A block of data
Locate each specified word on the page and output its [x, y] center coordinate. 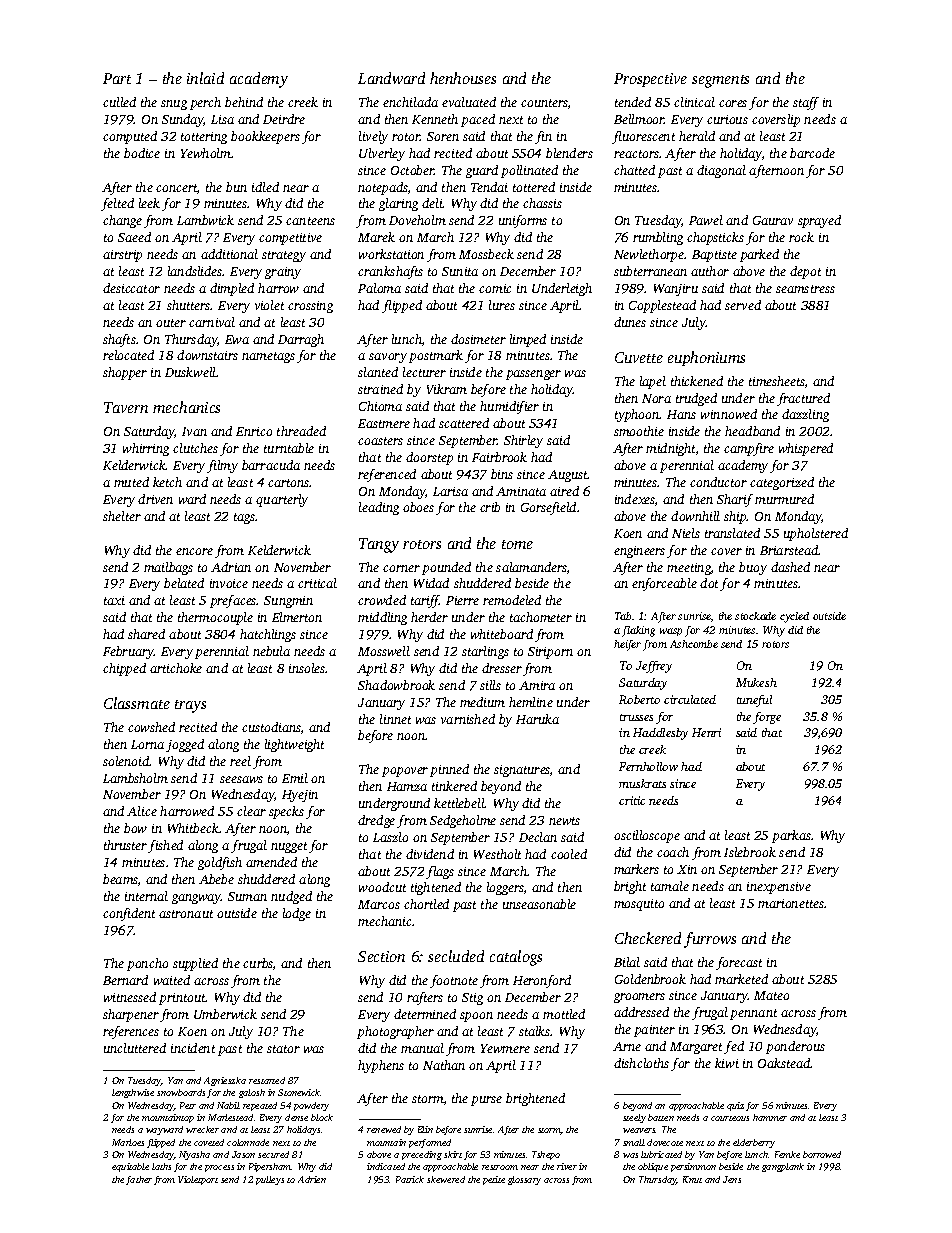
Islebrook [750, 852]
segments [720, 81]
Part [117, 78]
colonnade [248, 1142]
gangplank [783, 1167]
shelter [122, 516]
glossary [524, 1180]
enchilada [410, 102]
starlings [485, 652]
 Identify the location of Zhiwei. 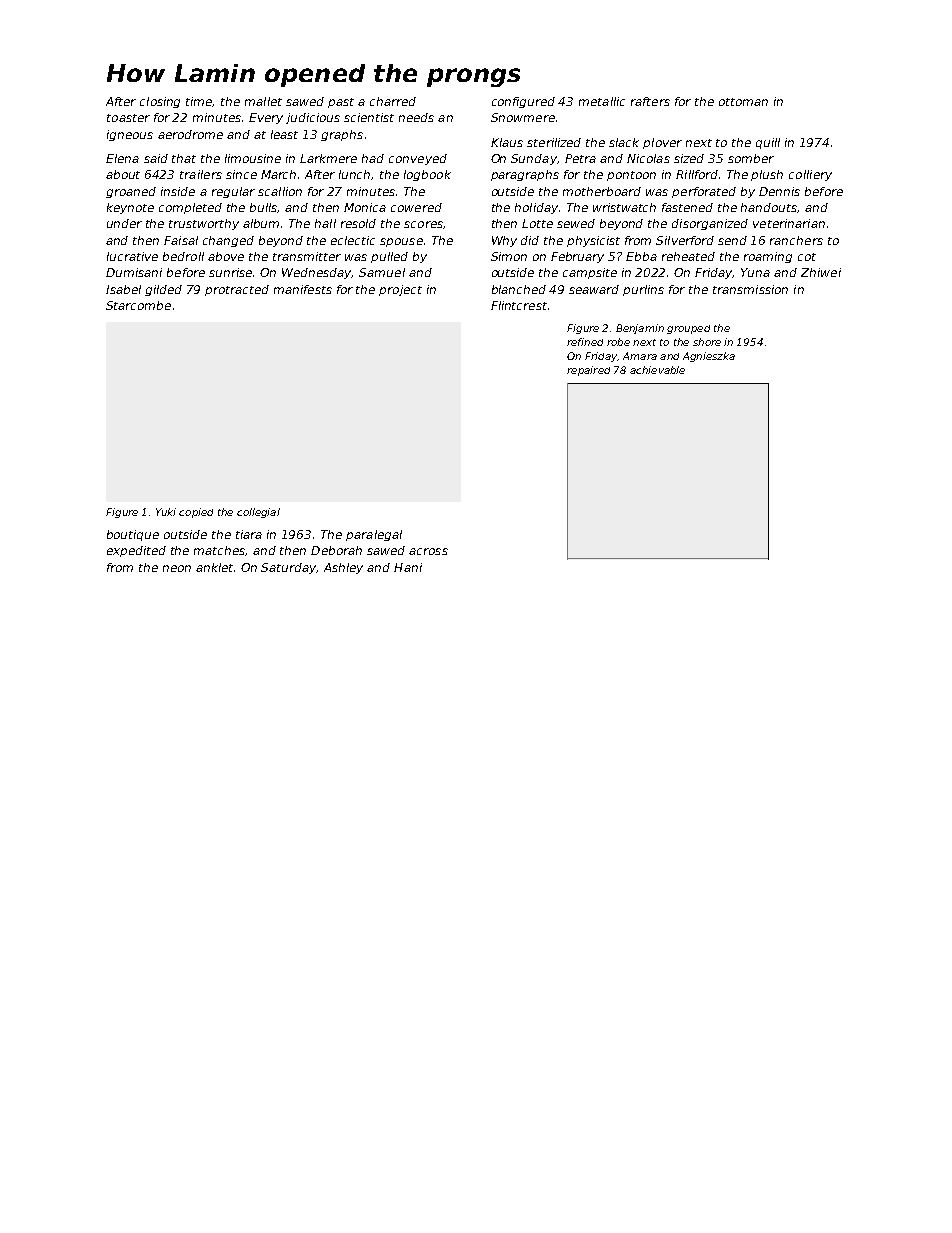
(821, 272).
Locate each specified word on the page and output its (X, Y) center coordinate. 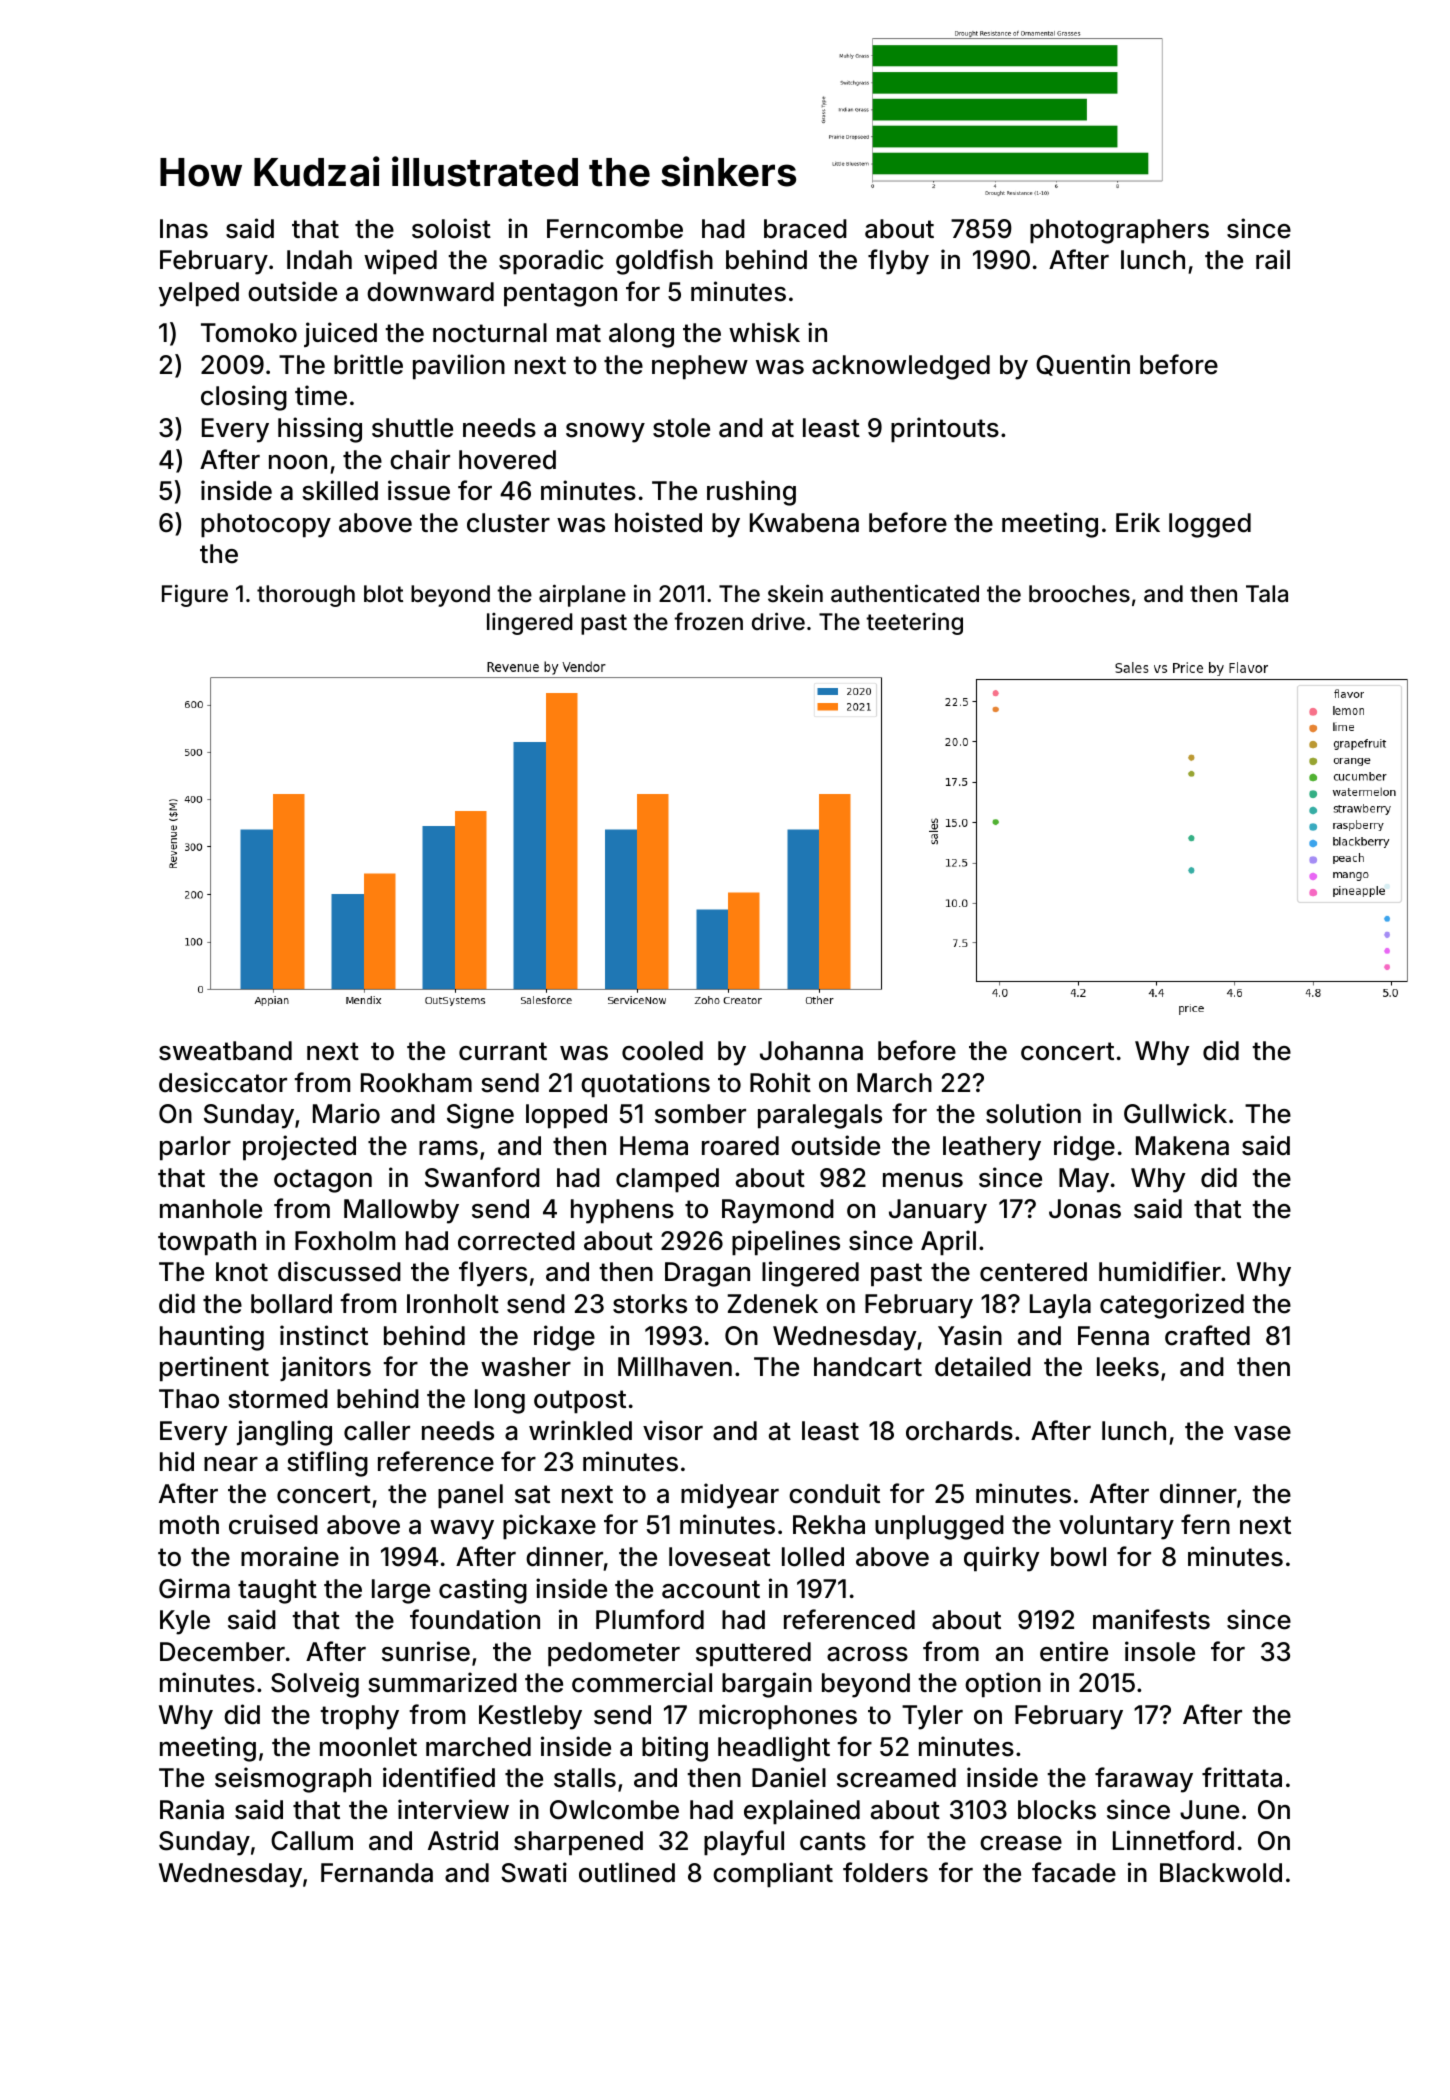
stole (681, 428)
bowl (1078, 1557)
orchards (959, 1431)
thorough (306, 596)
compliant (773, 1875)
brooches (1079, 594)
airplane (582, 595)
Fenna (1113, 1336)
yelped (199, 294)
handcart (868, 1367)
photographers (1119, 231)
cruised (273, 1524)
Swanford (482, 1177)
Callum (312, 1841)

**WHAT YOU NEED TO DO**
Rewrite all the lines above with every "center coordinate" switched to "midpoint coordinate" and nothing else altered. Leave out the pictures.

**RESULT OF THIS EXERCISE**
Locate each specified word on the page and output its [x, y] midpoint coordinate. 
Islebrook [750, 852]
segments [720, 81]
Part [117, 78]
colonnade [248, 1142]
gangplank [783, 1167]
shelter [122, 516]
glossary [524, 1180]
enchilada [410, 102]
starlings [485, 652]
 Identify the location of Zhiwei. 
(821, 272).
Locate each specified word on the page and output its (X, Y) midpoint coordinate. 
stole (681, 428)
bowl (1078, 1557)
orchards (959, 1431)
thorough (306, 596)
compliant (773, 1875)
brooches (1079, 594)
airplane (582, 595)
Fenna (1113, 1336)
yelped (199, 294)
handcart (868, 1367)
photographers (1119, 231)
cruised (273, 1524)
Swanford (482, 1177)
Callum (312, 1841)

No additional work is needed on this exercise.